**Aim of the task**
Here are some records; quote them exactly, leaving out the pictures.

Segment Start: Given records

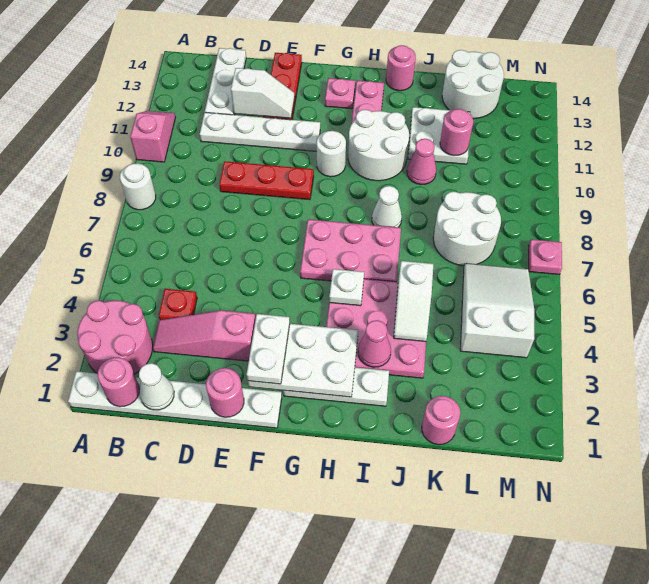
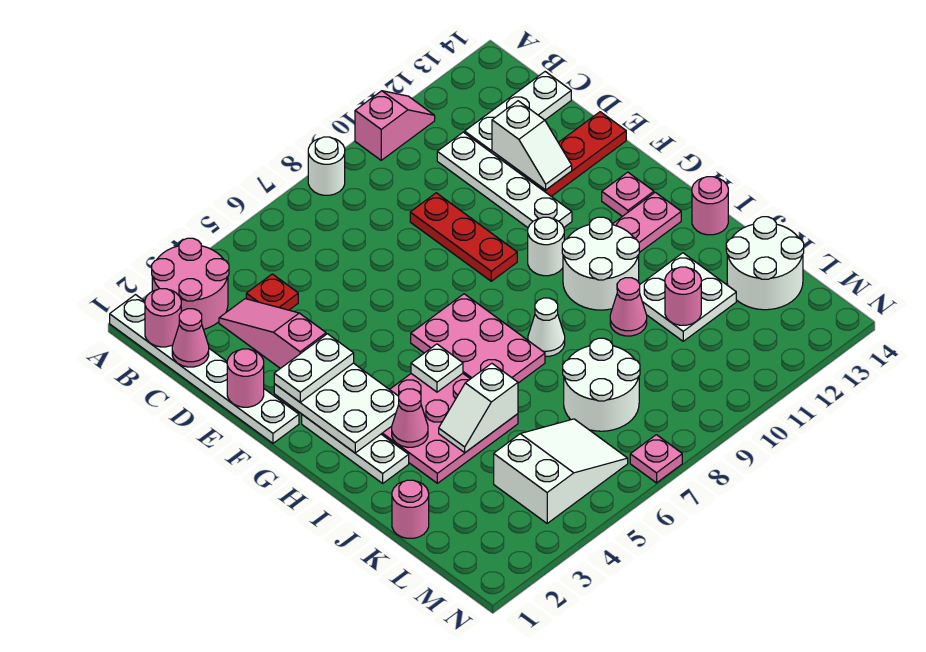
white cone C1 level 2 -> pink cone C1 level 2

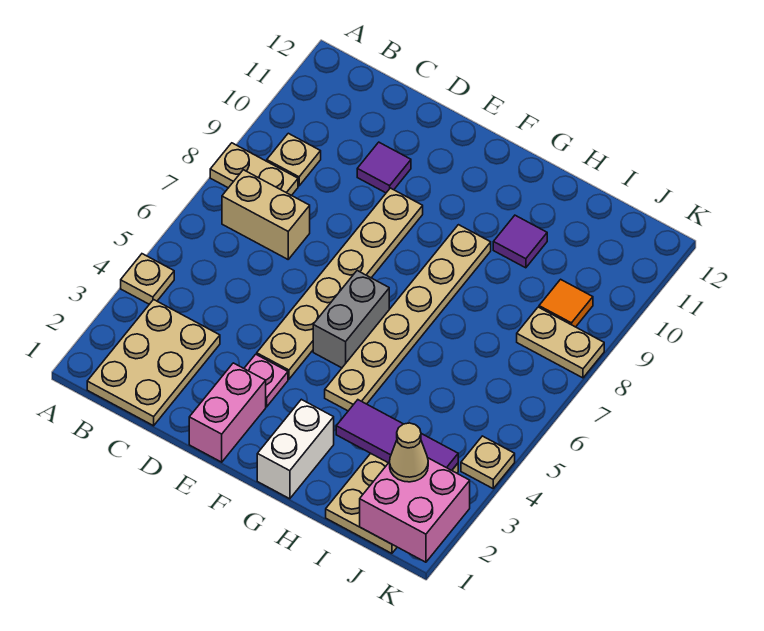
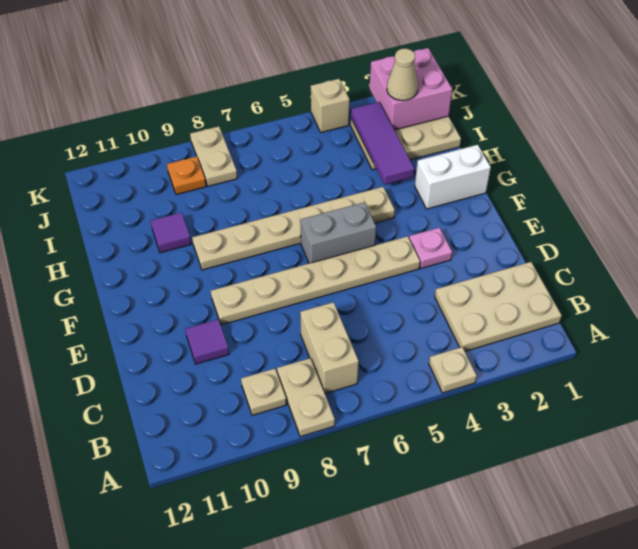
pink brick E1:E2 level 1 -> none
orange tile J9 level 1 -> orange plate J9 level 1
tan plate K4 level 1 -> tan brick K4 level 1

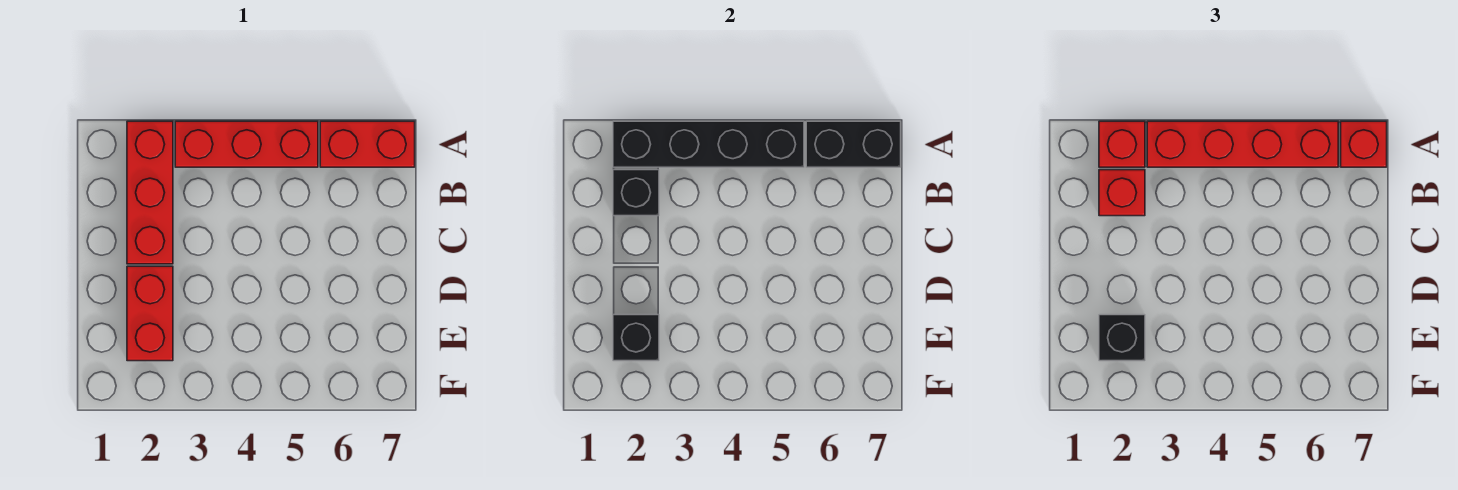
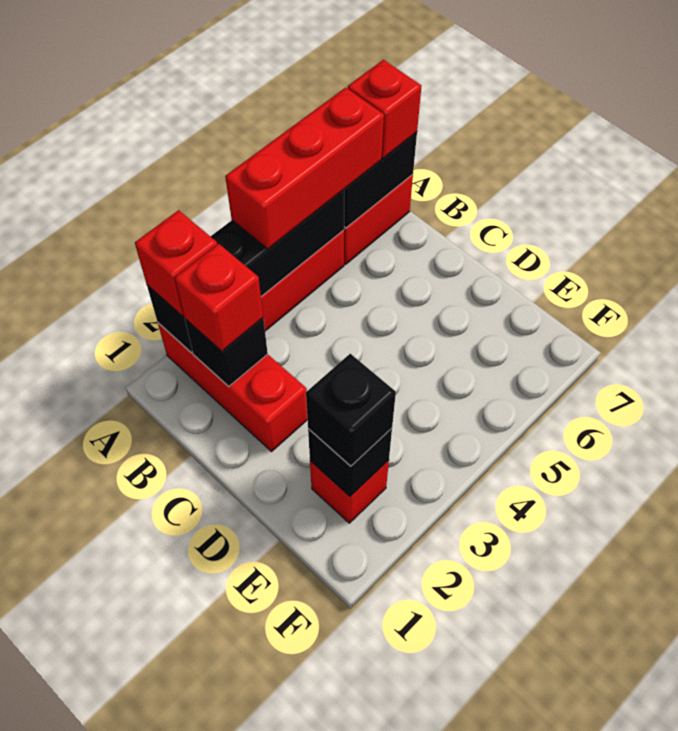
red brick A3:A6 level 3 -> red brick A4:A6 level 3
red brick D2:E2 level 1 -> red brick E2 level 1

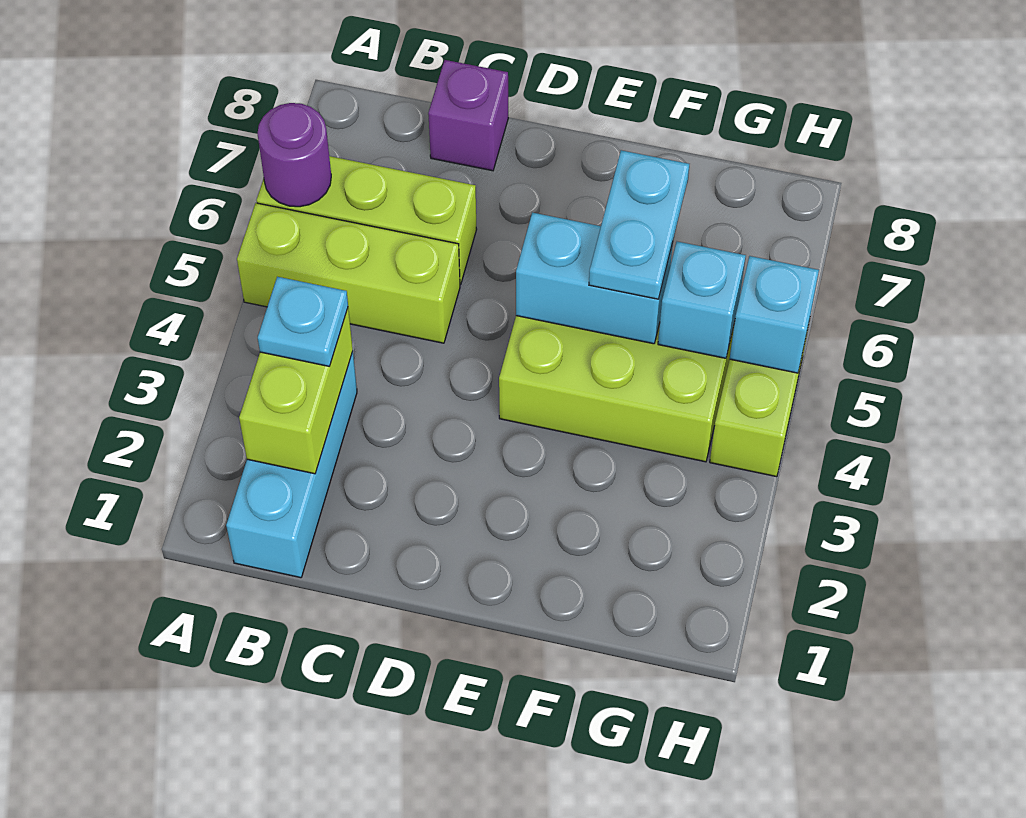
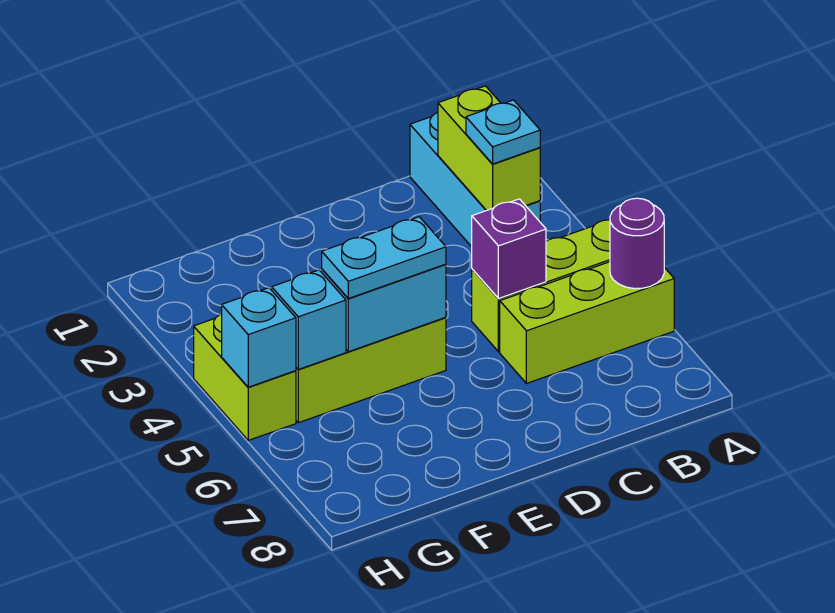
purple brick C8 level 1 -> purple brick C5 level 2
cyan plate F5:F6 level 3 -> cyan plate E5:F5 level 3

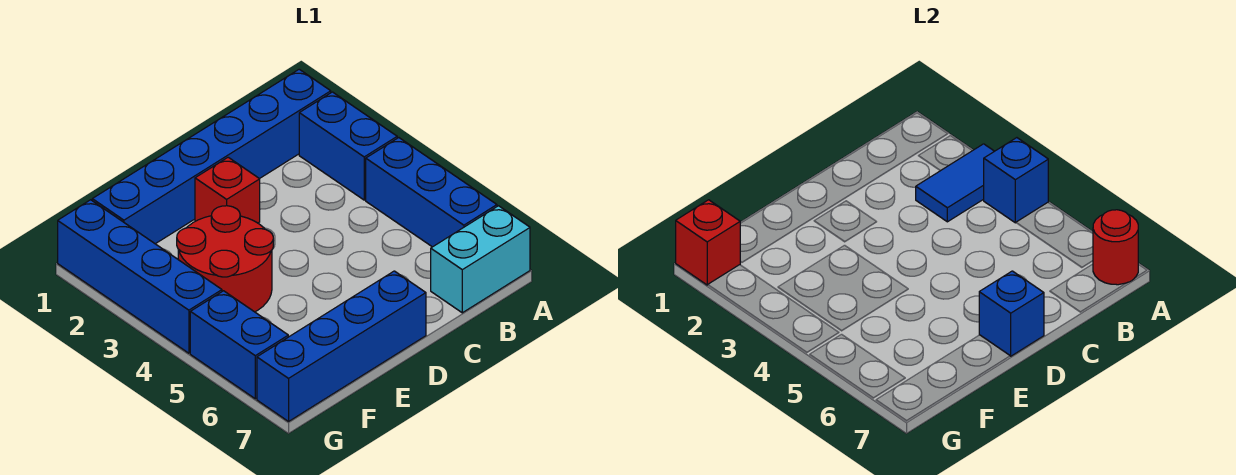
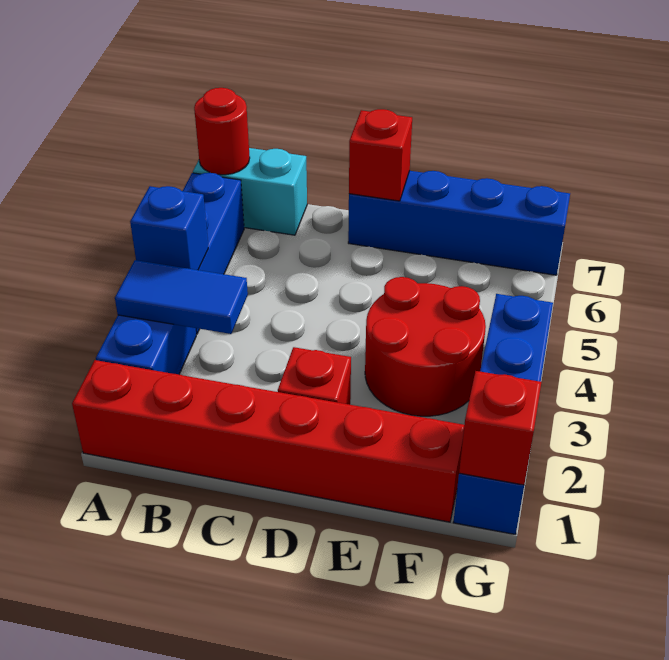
blue brick A1:F1 level 1 -> red brick A1:F1 level 1
blue brick D7 level 2 -> red brick D7 level 2
blue brick G5:G6 level 1 -> none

Segment End: Given records

**Completed exercise**
white cone C1 level 2 -> pink cone C1 level 2

pink brick E1:E2 level 1 -> none
orange tile J9 level 1 -> orange plate J9 level 1
tan plate K4 level 1 -> tan brick K4 level 1

red brick A3:A6 level 3 -> red brick A4:A6 level 3
red brick D2:E2 level 1 -> red brick E2 level 1

purple brick C8 level 1 -> purple brick C5 level 2
cyan plate F5:F6 level 3 -> cyan plate E5:F5 level 3

blue brick A1:F1 level 1 -> red brick A1:F1 level 1
blue brick D7 level 2 -> red brick D7 level 2
blue brick G5:G6 level 1 -> none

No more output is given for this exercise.